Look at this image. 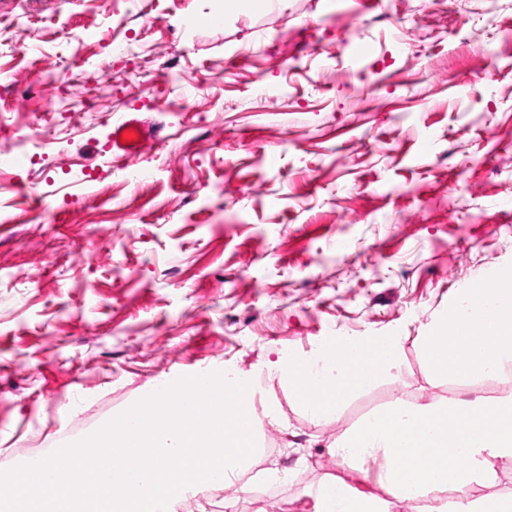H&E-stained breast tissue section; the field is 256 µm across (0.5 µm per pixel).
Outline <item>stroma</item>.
<instances>
[{
  "mask_svg": "<svg viewBox=\"0 0 512 512\" xmlns=\"http://www.w3.org/2000/svg\"><path fill=\"white\" fill-rule=\"evenodd\" d=\"M509 266L512 0H0V472L230 367L276 403L257 465L287 478L184 512H315L328 443L437 395L421 329ZM390 331L398 379L330 420L266 373ZM136 134L137 141L128 140L122 143V135L124 132H132ZM146 128L137 119L124 120L113 126L112 130V154L117 158H128L140 153L147 144Z\"/></svg>",
  "mask_w": 512,
  "mask_h": 512,
  "instance_id": "stroma-1",
  "label": "stroma"
}]
</instances>
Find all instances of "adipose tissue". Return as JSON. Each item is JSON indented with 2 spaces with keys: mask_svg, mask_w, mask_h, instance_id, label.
<instances>
[{
  "mask_svg": "<svg viewBox=\"0 0 512 512\" xmlns=\"http://www.w3.org/2000/svg\"><path fill=\"white\" fill-rule=\"evenodd\" d=\"M498 285L463 291L419 338L429 384L446 387L426 401L397 396L337 436L330 453L362 471L382 462L376 490L326 478L315 490L316 512H387L388 499L411 512H512V493L452 499L446 492L495 485L512 465V392L496 398L458 397L457 387L512 380V269L495 273ZM328 363L312 379L303 358L278 359L275 378L310 418L335 416L367 390L397 376L402 338L389 332L346 342L328 341Z\"/></svg>",
  "mask_w": 512,
  "mask_h": 512,
  "instance_id": "obj_1",
  "label": "adipose tissue"
}]
</instances>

^^^^^^^^^^^^^^^^

◆ Written instruction ◆
Would you give again, word for word, every line from the one with "Outline <item>stroma</item>." through the final line of the listing above?

◆ Solution ◆
Outline <item>stroma</item>.
<instances>
[{
  "mask_svg": "<svg viewBox=\"0 0 512 512\" xmlns=\"http://www.w3.org/2000/svg\"><path fill=\"white\" fill-rule=\"evenodd\" d=\"M509 266L512 0H0V472L230 367L276 403L257 465L287 478L184 512H315L328 443L437 395L421 329ZM390 331L398 379L330 420L266 373ZM136 134L137 141L128 140L122 143V135L124 132H132ZM146 128L137 119L124 120L113 126L112 130V154L117 158H128L140 153L147 144Z\"/></svg>",
  "mask_w": 512,
  "mask_h": 512,
  "instance_id": "stroma-1",
  "label": "stroma"
}]
</instances>
Find all instances of "adipose tissue". Return as JSON. Each item is JSON indented with 2 spaces with keys: mask_svg, mask_w, mask_h, instance_id, label.
<instances>
[{
  "mask_svg": "<svg viewBox=\"0 0 512 512\" xmlns=\"http://www.w3.org/2000/svg\"><path fill=\"white\" fill-rule=\"evenodd\" d=\"M498 285L463 291L419 338L429 384L446 387L426 401L397 396L337 436L330 453L362 471L382 462L376 490L326 478L315 490L316 512H387L388 499L411 512H512V493L452 499L446 492L495 485L512 465V392L496 398L458 397L457 387L512 380V269L495 273ZM328 363L312 379L303 358L278 359L275 378L310 418L335 416L367 390L397 376L402 338L389 332L346 342L328 341Z\"/></svg>",
  "mask_w": 512,
  "mask_h": 512,
  "instance_id": "obj_1",
  "label": "adipose tissue"
}]
</instances>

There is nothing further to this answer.